* **EXERCISE DETAILS**
An exact reprint of every record below is required, with the pictures left out.

(Object state change records)
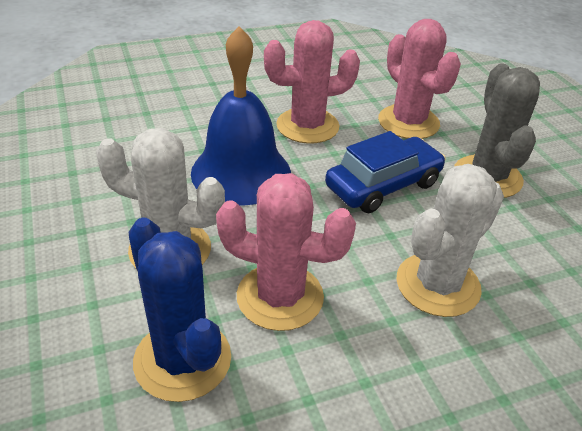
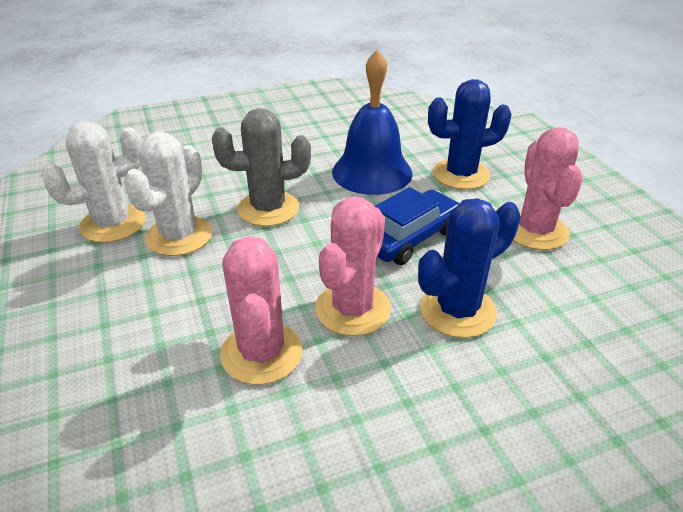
blue cactus: 1 -> 2

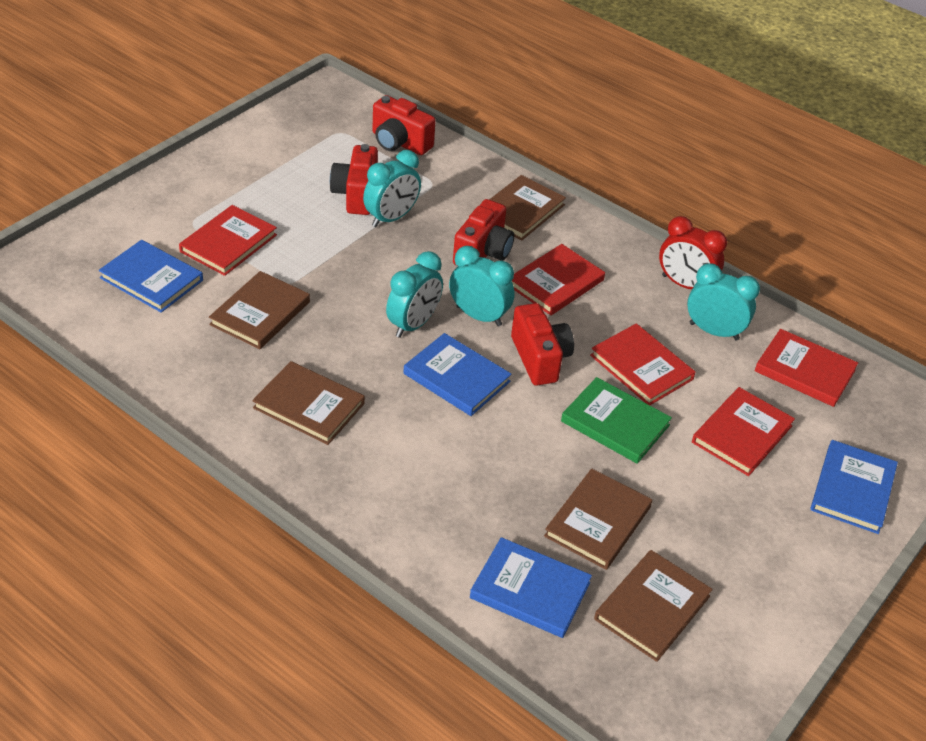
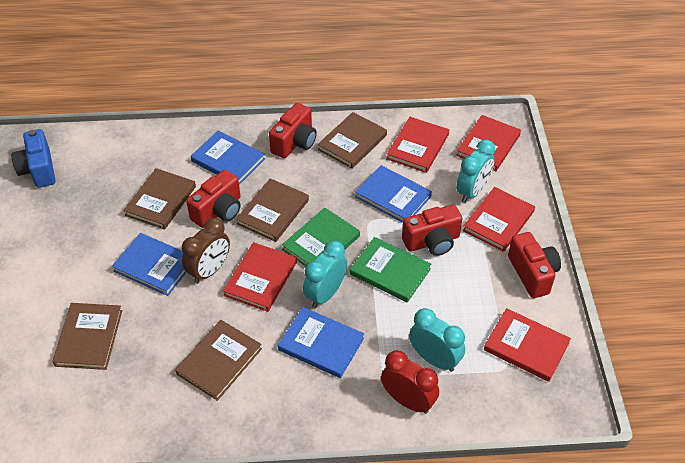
blue camera: 0 -> 1
brown clock: 0 -> 1
green book: 1 -> 2
turquoise clock: 4 -> 3

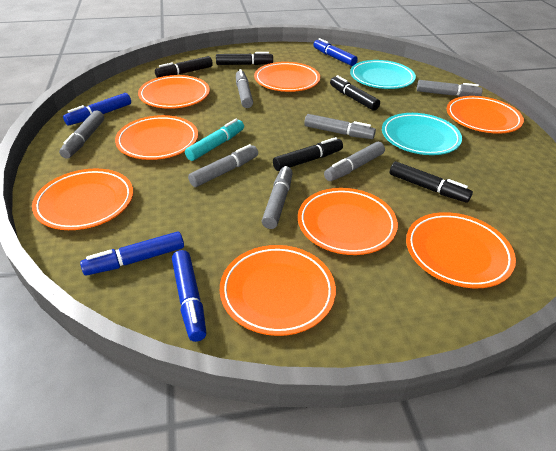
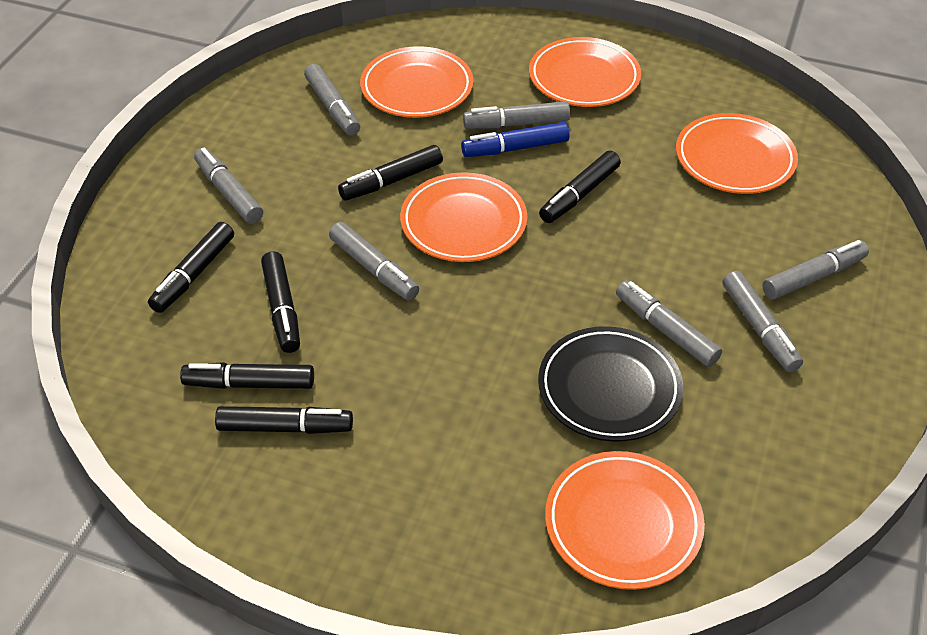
black marker: 5 -> 6
black plate: 0 -> 1
blue marker: 4 -> 1
orange plate: 8 -> 5
turquoise marker: 1 -> 0
turquoise plate: 2 -> 0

* **WRITTEN SOLUTION**
blue cactus: 1 -> 2

blue camera: 0 -> 1
brown clock: 0 -> 1
green book: 1 -> 2
turquoise clock: 4 -> 3

black marker: 5 -> 6
black plate: 0 -> 1
blue marker: 4 -> 1
orange plate: 8 -> 5
turquoise marker: 1 -> 0
turquoise plate: 2 -> 0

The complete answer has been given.